EXERCISE DIRECTIONS
Transcribe exactly the span of lines that begins the records and ends with the line holding "R4: none -> 47k (+12V, NET23)", both boundary lines included.

━━ RECORDS SUPPLIED ━━

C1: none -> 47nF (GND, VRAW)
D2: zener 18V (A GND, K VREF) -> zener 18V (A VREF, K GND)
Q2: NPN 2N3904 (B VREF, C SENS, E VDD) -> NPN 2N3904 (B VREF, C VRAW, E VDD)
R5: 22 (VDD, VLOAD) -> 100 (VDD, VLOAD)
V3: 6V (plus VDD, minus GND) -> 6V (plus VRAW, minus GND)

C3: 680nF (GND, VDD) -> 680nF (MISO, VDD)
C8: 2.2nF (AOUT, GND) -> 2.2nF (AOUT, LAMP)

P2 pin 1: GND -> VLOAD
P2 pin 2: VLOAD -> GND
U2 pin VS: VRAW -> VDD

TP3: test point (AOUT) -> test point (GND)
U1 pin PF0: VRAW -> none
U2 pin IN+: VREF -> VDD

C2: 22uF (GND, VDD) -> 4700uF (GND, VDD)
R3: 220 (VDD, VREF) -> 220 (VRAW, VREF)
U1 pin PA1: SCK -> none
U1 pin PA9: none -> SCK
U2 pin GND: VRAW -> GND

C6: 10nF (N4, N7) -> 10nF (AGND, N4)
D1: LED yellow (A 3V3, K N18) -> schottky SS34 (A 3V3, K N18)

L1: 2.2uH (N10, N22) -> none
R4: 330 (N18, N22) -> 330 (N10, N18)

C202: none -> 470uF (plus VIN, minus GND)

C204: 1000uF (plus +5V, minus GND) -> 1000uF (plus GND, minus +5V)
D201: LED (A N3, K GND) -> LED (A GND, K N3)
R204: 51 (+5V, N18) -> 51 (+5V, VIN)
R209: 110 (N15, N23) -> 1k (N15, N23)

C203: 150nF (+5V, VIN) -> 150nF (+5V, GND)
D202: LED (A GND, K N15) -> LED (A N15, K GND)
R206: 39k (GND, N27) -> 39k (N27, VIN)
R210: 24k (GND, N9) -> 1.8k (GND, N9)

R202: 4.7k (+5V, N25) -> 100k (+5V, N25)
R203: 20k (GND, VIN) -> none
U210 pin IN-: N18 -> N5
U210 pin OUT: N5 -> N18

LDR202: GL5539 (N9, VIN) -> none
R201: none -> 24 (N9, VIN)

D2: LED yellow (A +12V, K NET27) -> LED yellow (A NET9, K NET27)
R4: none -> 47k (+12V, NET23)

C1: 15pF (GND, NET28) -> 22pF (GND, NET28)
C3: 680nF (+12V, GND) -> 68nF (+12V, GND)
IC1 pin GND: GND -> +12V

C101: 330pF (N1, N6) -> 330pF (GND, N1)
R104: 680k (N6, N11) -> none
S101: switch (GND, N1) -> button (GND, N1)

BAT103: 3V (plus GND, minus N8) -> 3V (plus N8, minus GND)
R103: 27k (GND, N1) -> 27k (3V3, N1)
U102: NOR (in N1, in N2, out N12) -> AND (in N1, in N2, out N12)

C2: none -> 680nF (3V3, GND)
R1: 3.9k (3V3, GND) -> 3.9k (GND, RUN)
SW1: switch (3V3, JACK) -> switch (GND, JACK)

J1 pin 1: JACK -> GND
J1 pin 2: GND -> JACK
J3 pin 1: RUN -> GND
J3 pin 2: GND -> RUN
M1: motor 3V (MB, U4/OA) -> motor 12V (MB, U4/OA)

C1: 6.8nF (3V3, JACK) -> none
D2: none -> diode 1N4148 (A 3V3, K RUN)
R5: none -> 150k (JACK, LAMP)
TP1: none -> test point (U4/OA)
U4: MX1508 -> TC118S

━━━

RESULT
C1: none -> 47nF (GND, VRAW)
D2: zener 18V (A GND, K VREF) -> zener 18V (A VREF, K GND)
Q2: NPN 2N3904 (B VREF, C SENS, E VDD) -> NPN 2N3904 (B VREF, C VRAW, E VDD)
R5: 22 (VDD, VLOAD) -> 100 (VDD, VLOAD)
V3: 6V (plus VDD, minus GND) -> 6V (plus VRAW, minus GND)

C3: 680nF (GND, VDD) -> 680nF (MISO, VDD)
C8: 2.2nF (AOUT, GND) -> 2.2nF (AOUT, LAMP)

P2 pin 1: GND -> VLOAD
P2 pin 2: VLOAD -> GND
U2 pin VS: VRAW -> VDD

TP3: test point (AOUT) -> test point (GND)
U1 pin PF0: VRAW -> none
U2 pin IN+: VREF -> VDD

C2: 22uF (GND, VDD) -> 4700uF (GND, VDD)
R3: 220 (VDD, VREF) -> 220 (VRAW, VREF)
U1 pin PA1: SCK -> none
U1 pin PA9: none -> SCK
U2 pin GND: VRAW -> GND

C6: 10nF (N4, N7) -> 10nF (AGND, N4)
D1: LED yellow (A 3V3, K N18) -> schottky SS34 (A 3V3, K N18)

L1: 2.2uH (N10, N22) -> none
R4: 330 (N18, N22) -> 330 (N10, N18)

C202: none -> 470uF (plus VIN, minus GND)

C204: 1000uF (plus +5V, minus GND) -> 1000uF (plus GND, minus +5V)
D201: LED (A N3, K GND) -> LED (A GND, K N3)
R204: 51 (+5V, N18) -> 51 (+5V, VIN)
R209: 110 (N15, N23) -> 1k (N15, N23)

C203: 150nF (+5V, VIN) -> 150nF (+5V, GND)
D202: LED (A GND, K N15) -> LED (A N15, K GND)
R206: 39k (GND, N27) -> 39k (N27, VIN)
R210: 24k (GND, N9) -> 1.8k (GND, N9)

R202: 4.7k (+5V, N25) -> 100k (+5V, N25)
R203: 20k (GND, VIN) -> none
U210 pin IN-: N18 -> N5
U210 pin OUT: N5 -> N18

LDR202: GL5539 (N9, VIN) -> none
R201: none -> 24 (N9, VIN)

D2: LED yellow (A +12V, K NET27) -> LED yellow (A NET9, K NET27)
R4: none -> 47k (+12V, NET23)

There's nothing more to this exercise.